Task objective
Could you filter the records below and return each line that holds "right"?

Source records
******

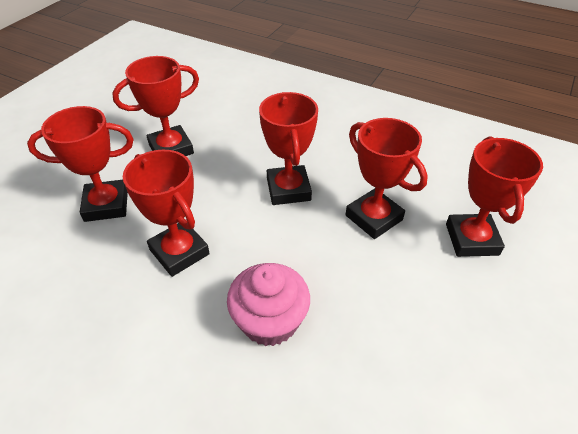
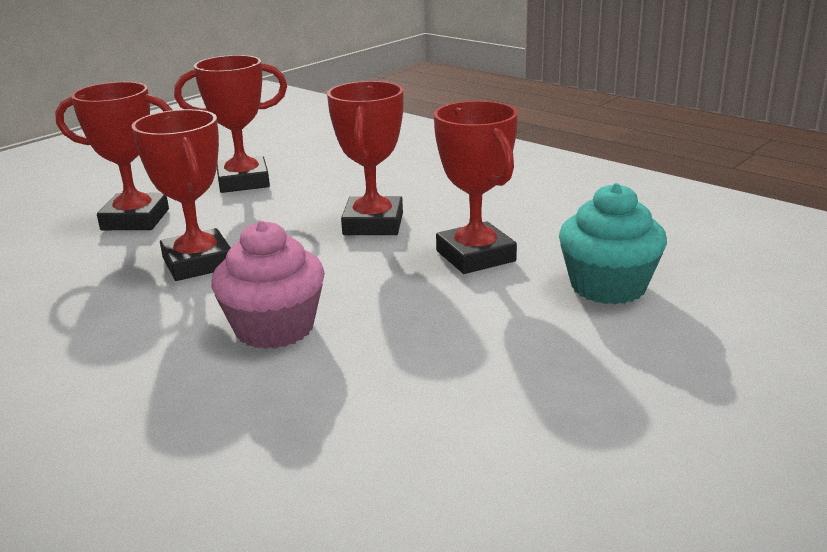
camera: 15 degrees right, 20 degrees down
(471, 239) = (608, 286): red trophy -> turquoise cupcake

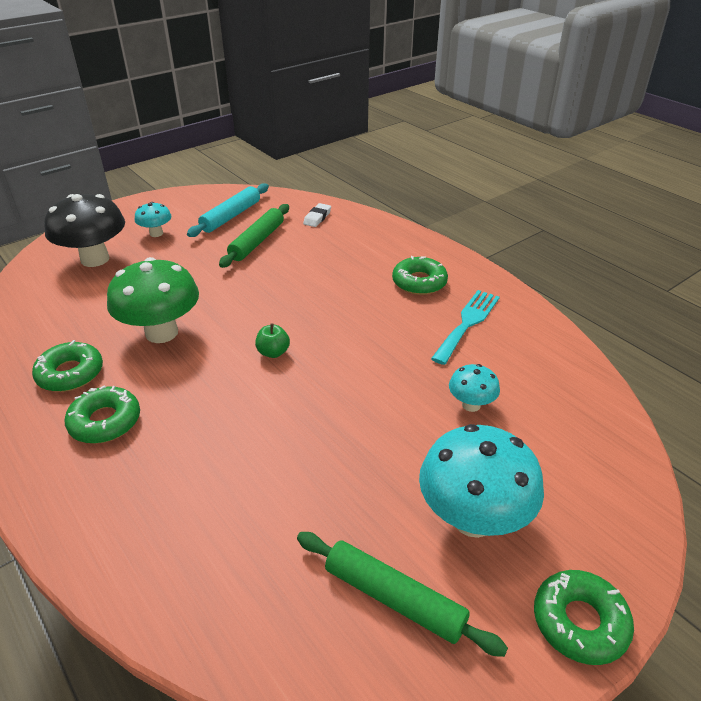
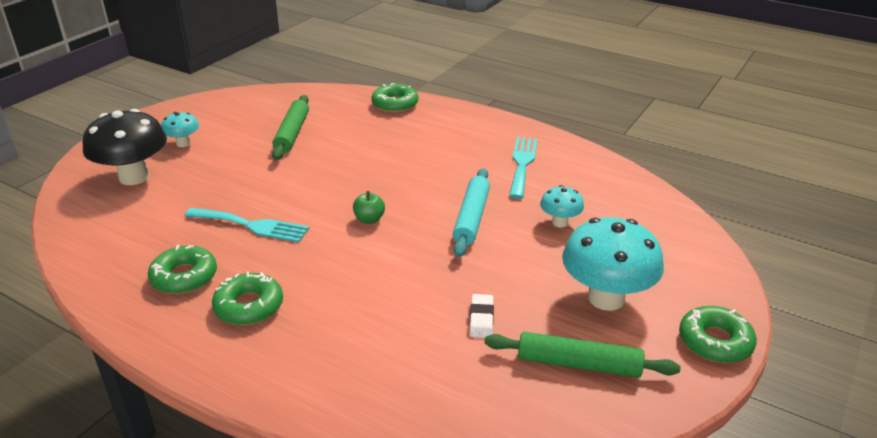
camera: 20 degrees left, 5 degrees down
(161, 333) = (252, 225): green mushroom -> turquoise fork
(231, 216) = (251, 116): turquoise rolling pin -> turquoise rolling pin (471, 218)
(317, 218) = (337, 103): white eraser -> white eraser (481, 319)
(419, 282) = (463, 140): green donut -> green donut (395, 104)

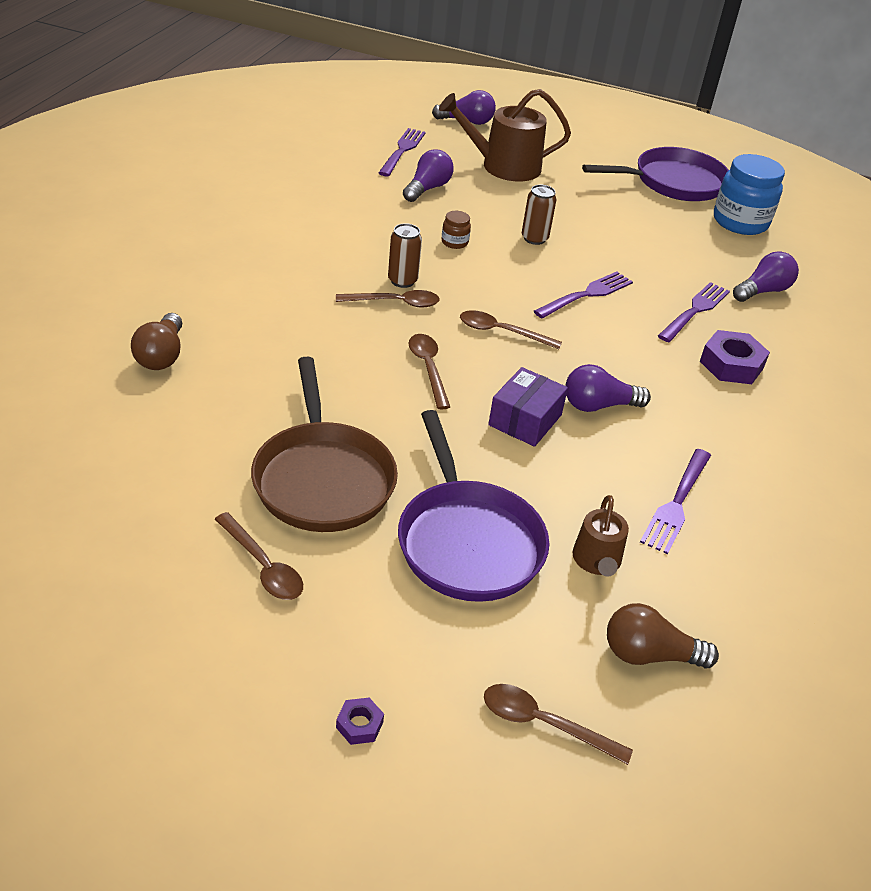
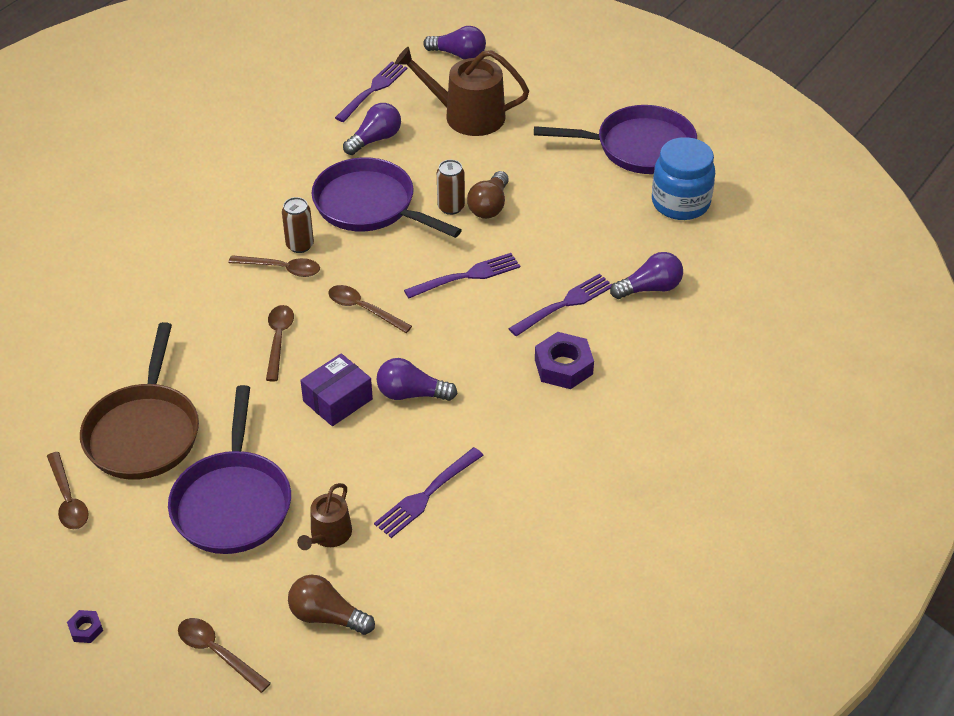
camera: 20 degrees right, 5 degrees up
(161, 355) = (62, 303): brown light bulb -> brown light bulb (489, 206)
(454, 242) = (370, 206): brown jar -> purple pan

******

Output
camera: 15 degrees right, 20 degrees down
camera: 20 degrees right, 5 degrees up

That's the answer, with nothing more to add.